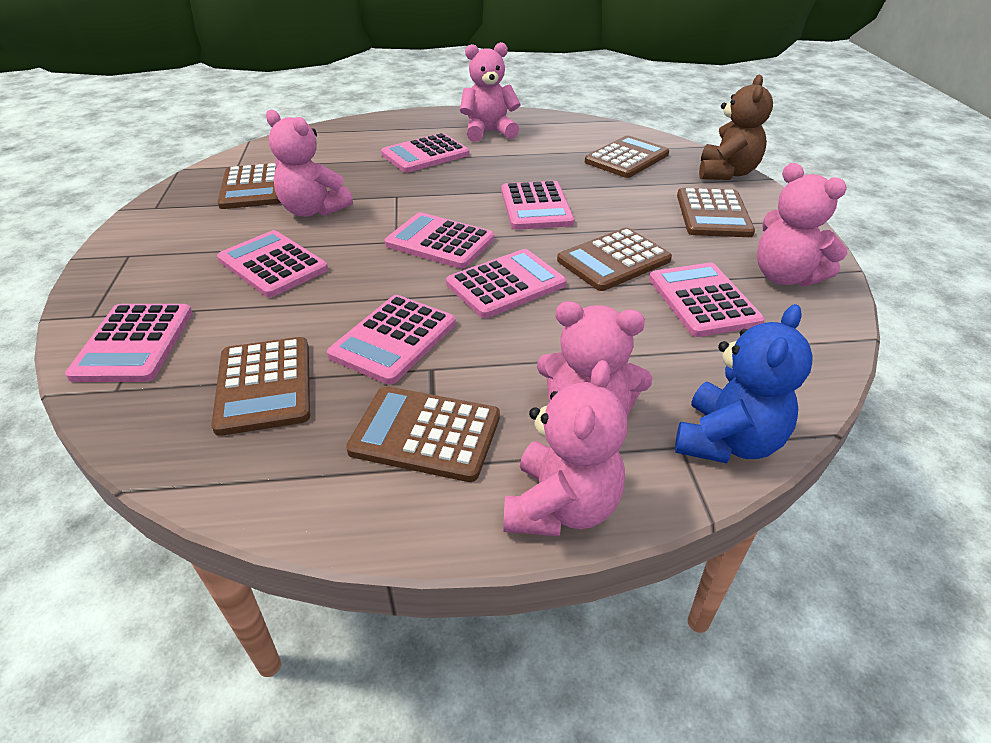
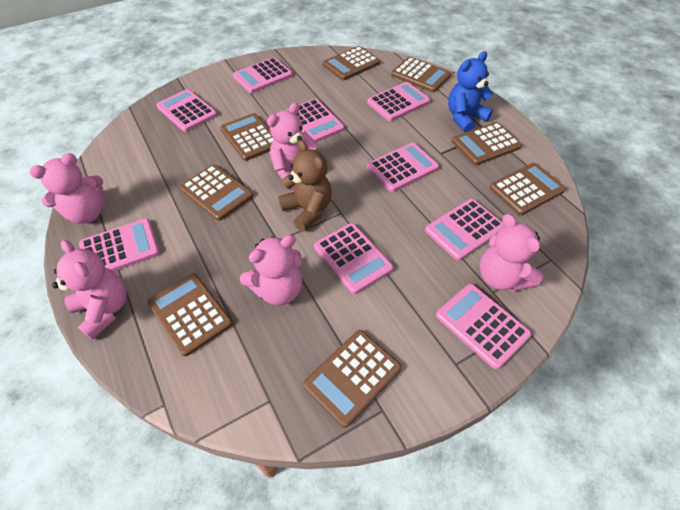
brown calculator: 6 -> 8
pink calculator: 8 -> 9

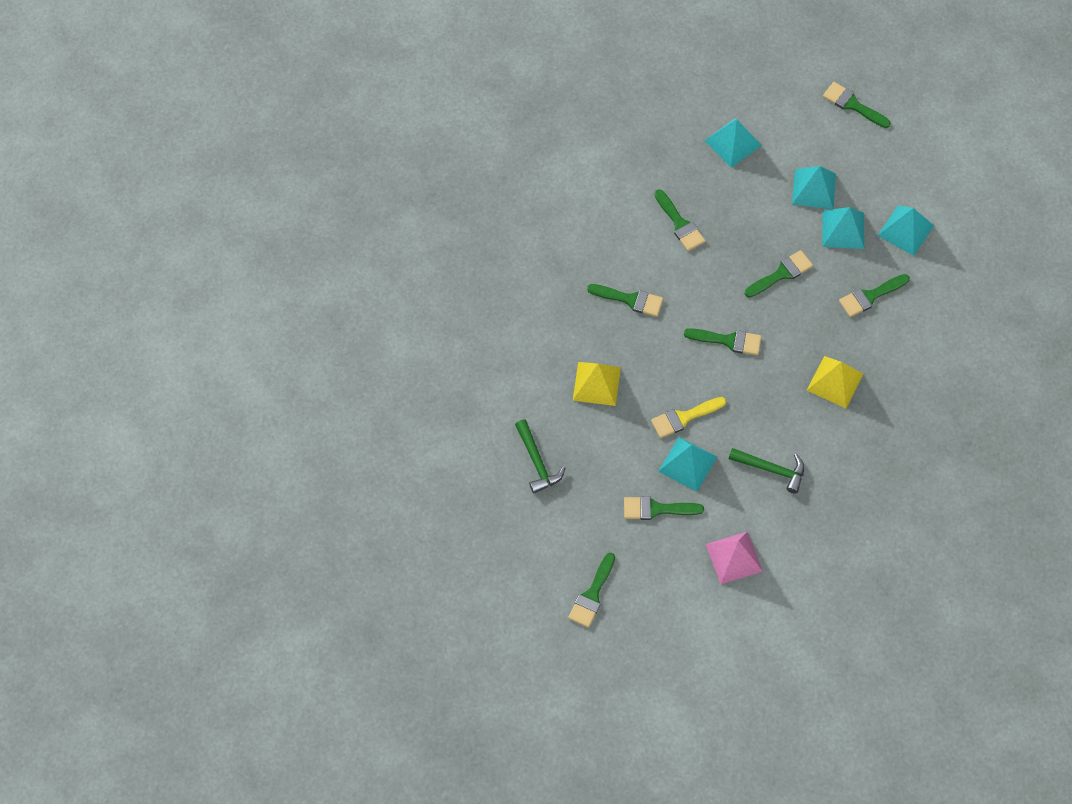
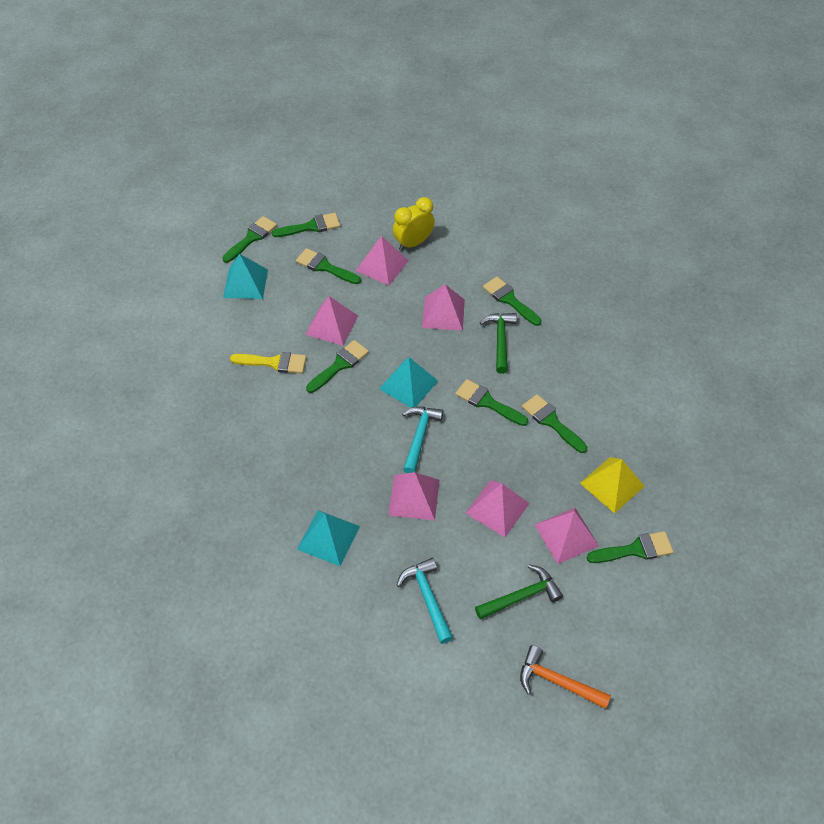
orange hammer: 0 -> 1
pink pyramid: 1 -> 6
turquoise hammer: 0 -> 2
turquoise pyramid: 5 -> 3
yellow clock: 0 -> 1
yellow pyramid: 2 -> 1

###

Exercise prompt - Transcribe the complete set of entries verbatim. No pictures belong in the copy.

Exercise output -
brown calculator: 6 -> 8
pink calculator: 8 -> 9

orange hammer: 0 -> 1
pink pyramid: 1 -> 6
turquoise hammer: 0 -> 2
turquoise pyramid: 5 -> 3
yellow clock: 0 -> 1
yellow pyramid: 2 -> 1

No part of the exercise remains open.